In the records below, take the line with "C10: 6.8nF (0V, SIG) -> 6.8nF (0V, IC3/TRIG)" and all lines after it, and copy them exactly, pictures excluded.

Modification records
- - - - - - -
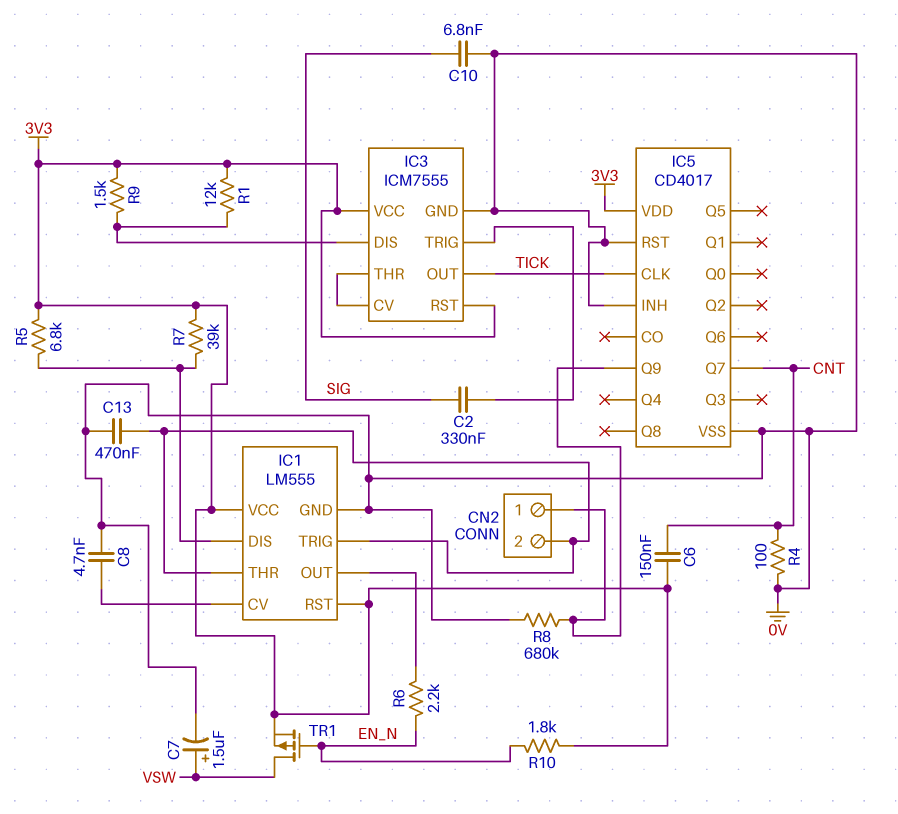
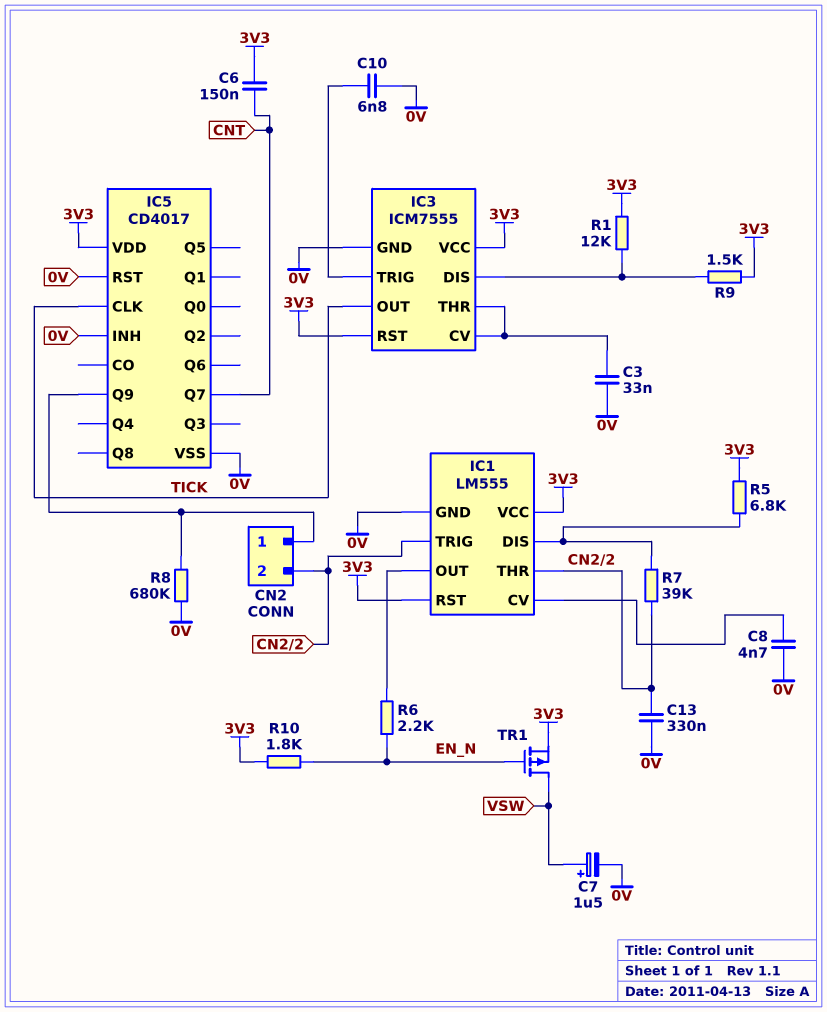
C2: 330nF (IC3/TRIG, SIG) -> none
C3: none -> 33nF (0V, IC3/CV)
C10: 6.8nF (0V, SIG) -> 6.8nF (0V, IC3/TRIG)
C13: 470nF (0V, CN2/2) -> 330nF (0V, CN2/2)
R4: 100 (0V, CNT) -> none
R7: 39k (3V3, IC1/DIS) -> 39k (CN2/2, IC1/DIS)

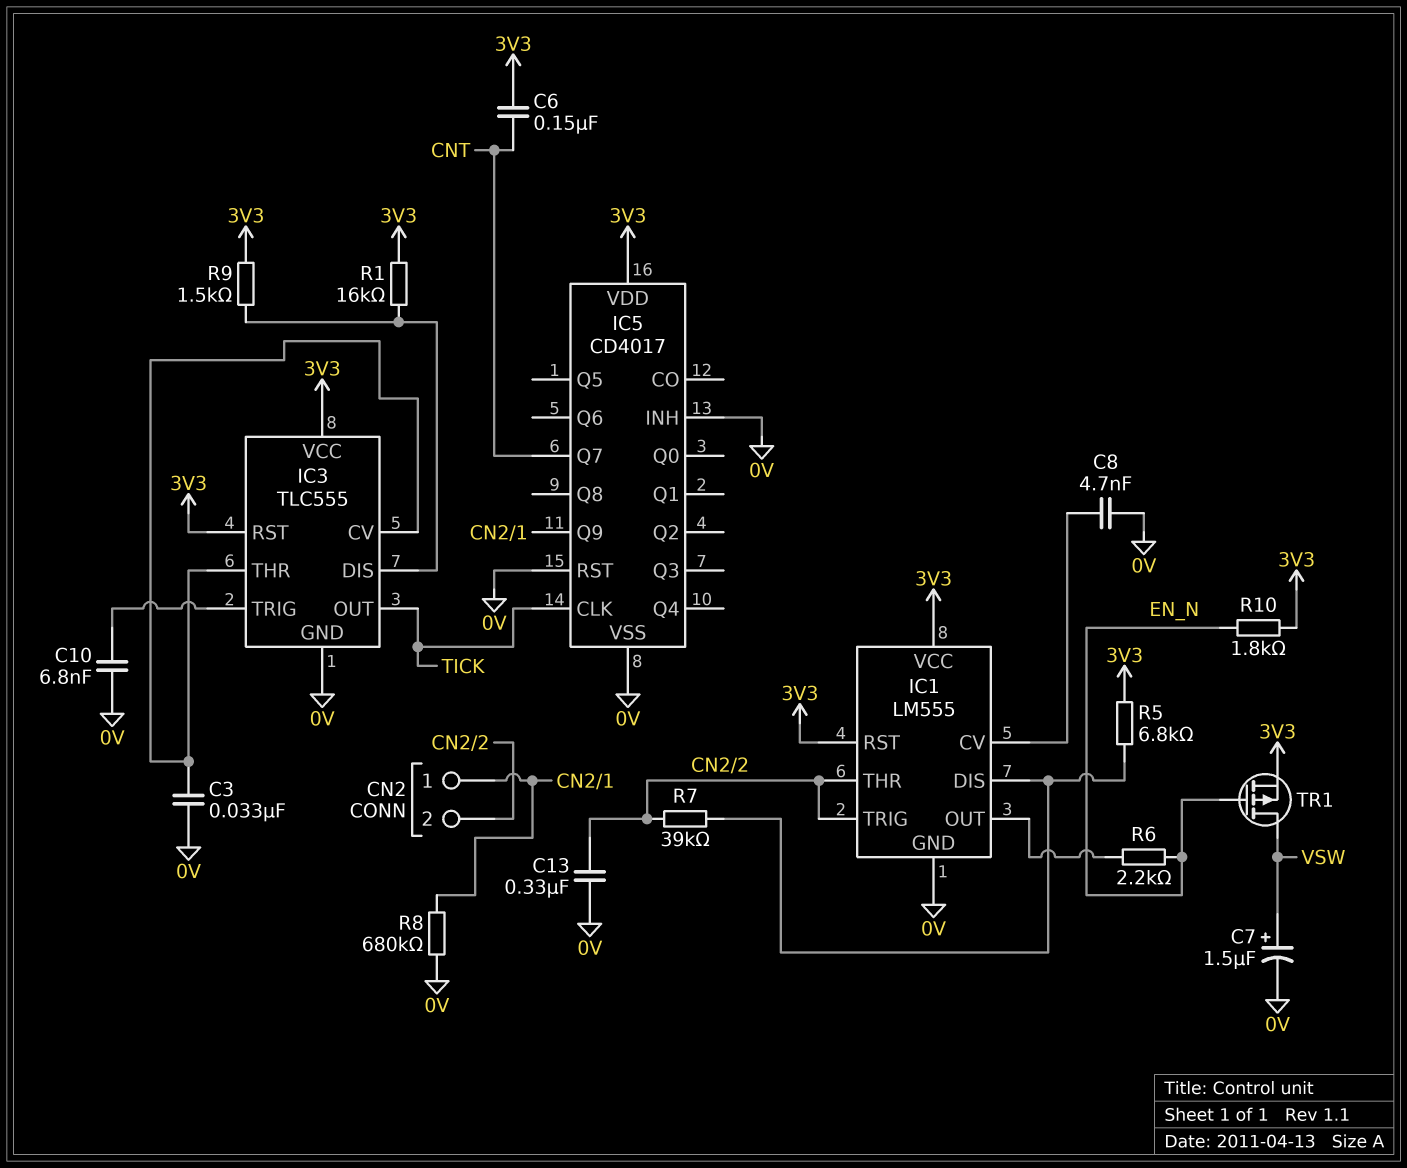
IC3: ICM7555 -> TLC555
R1: 12k (3V3, IC3/DIS) -> 16k (3V3, IC3/DIS)

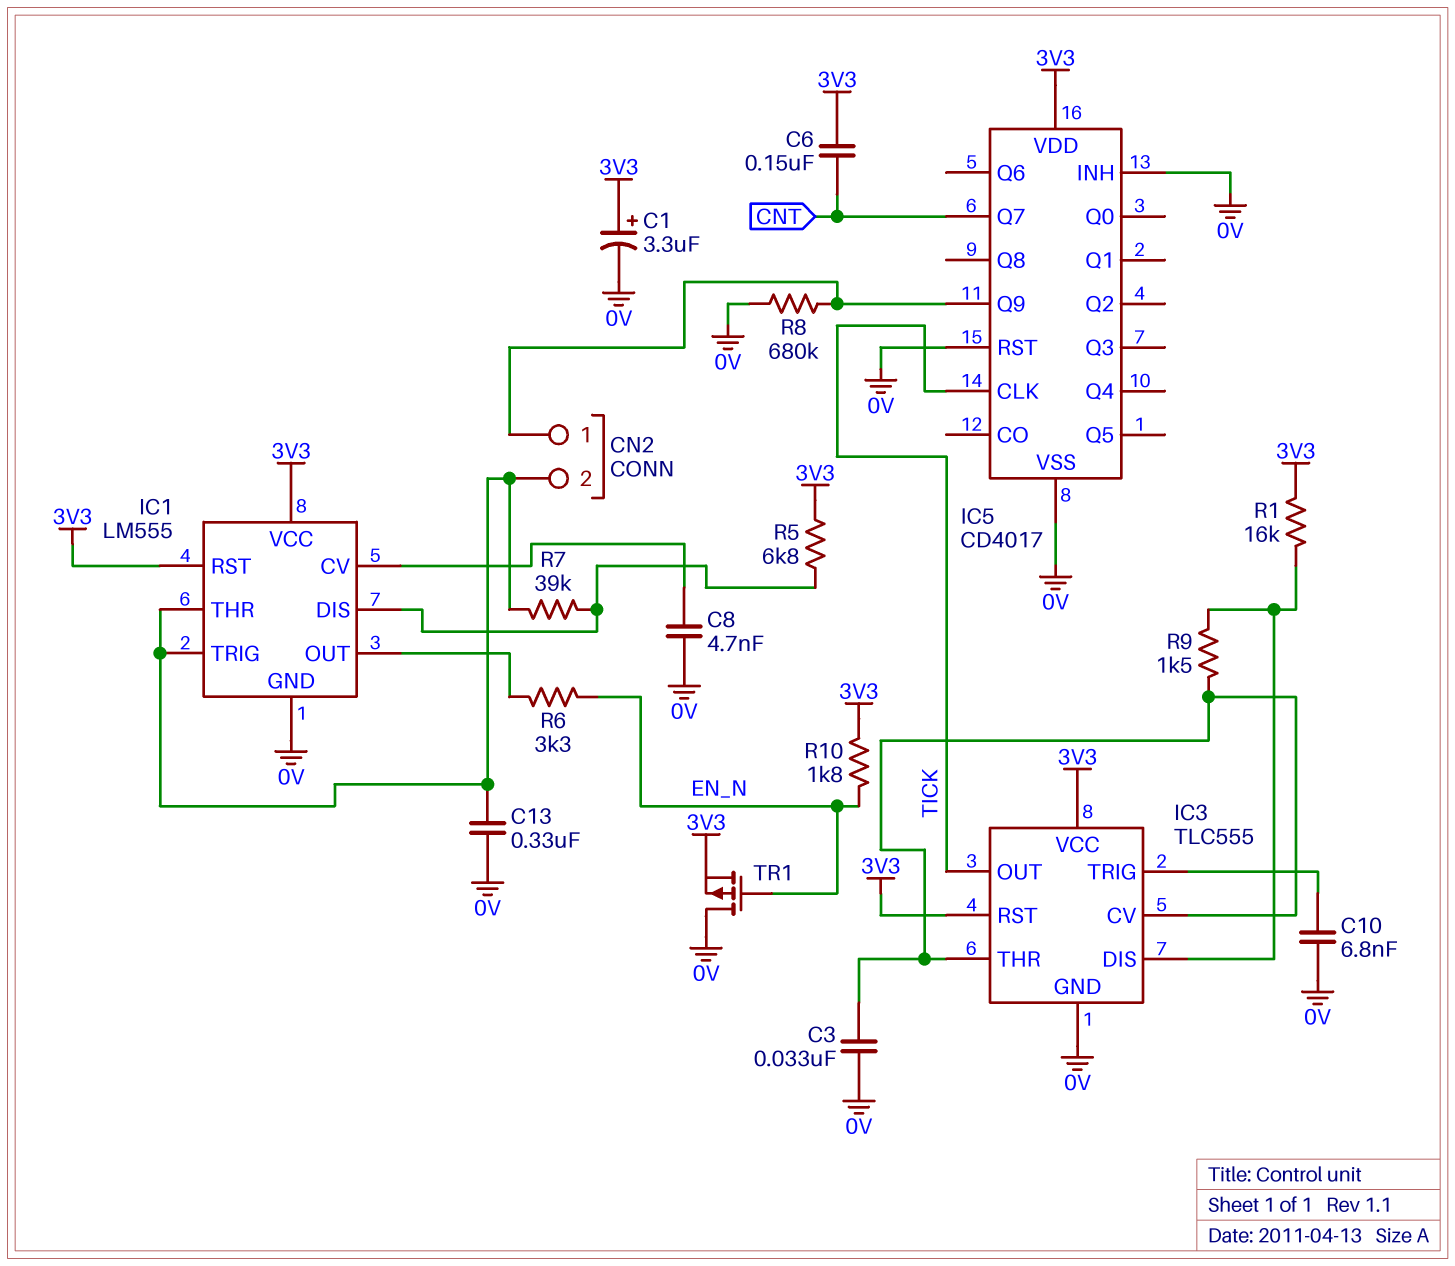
C1: none -> 3.3uF (plus 3V3, minus 0V)
C7: 1.5uF (plus VSW, minus 0V) -> none
R6: 2.2k (EN_N, IC1/OUT) -> 3.3k (EN_N, IC1/OUT)
R9: 1.5k (3V3, IC3/DIS) -> 1.5k (IC3/CV, IC3/DIS)
TR1: PMOS (G EN_N, D VSW, S 3V3) -> PMOS (G EN_N, D 0V, S 3V3)

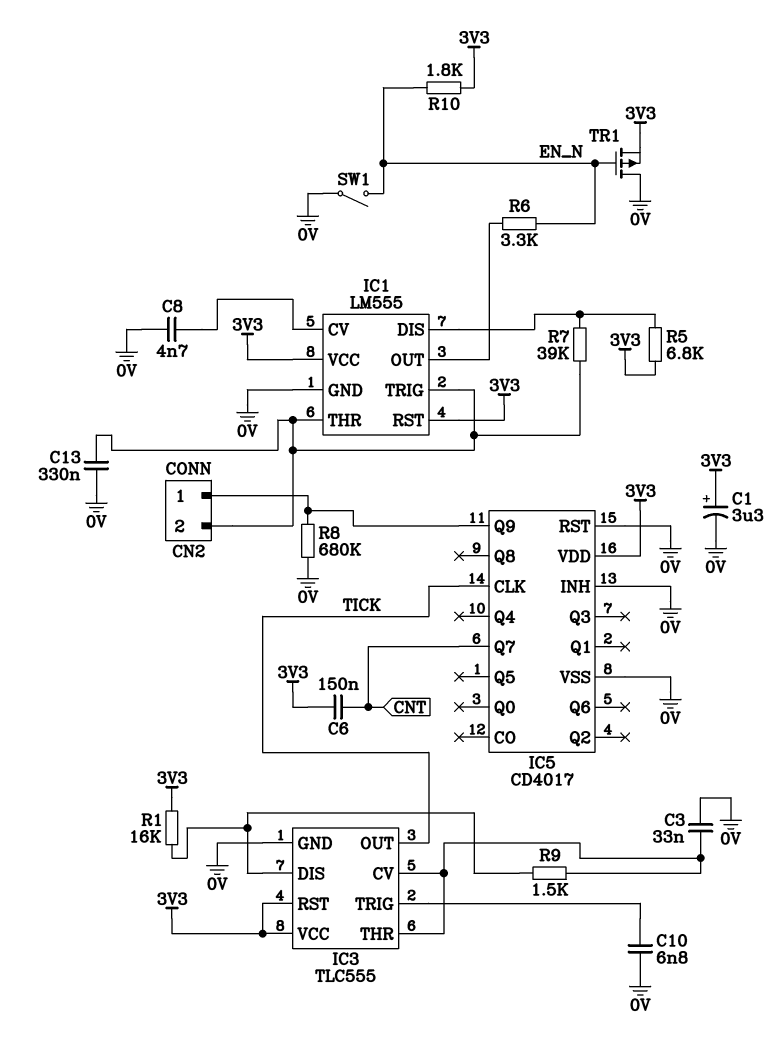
SW1: none -> switch (0V, EN_N)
- - - - - - -
**Written reply**
C10: 6.8nF (0V, SIG) -> 6.8nF (0V, IC3/TRIG)
C13: 470nF (0V, CN2/2) -> 330nF (0V, CN2/2)
R4: 100 (0V, CNT) -> none
R7: 39k (3V3, IC1/DIS) -> 39k (CN2/2, IC1/DIS)

IC3: ICM7555 -> TLC555
R1: 12k (3V3, IC3/DIS) -> 16k (3V3, IC3/DIS)

C1: none -> 3.3uF (plus 3V3, minus 0V)
C7: 1.5uF (plus VSW, minus 0V) -> none
R6: 2.2k (EN_N, IC1/OUT) -> 3.3k (EN_N, IC1/OUT)
R9: 1.5k (3V3, IC3/DIS) -> 1.5k (IC3/CV, IC3/DIS)
TR1: PMOS (G EN_N, D VSW, S 3V3) -> PMOS (G EN_N, D 0V, S 3V3)

SW1: none -> switch (0V, EN_N)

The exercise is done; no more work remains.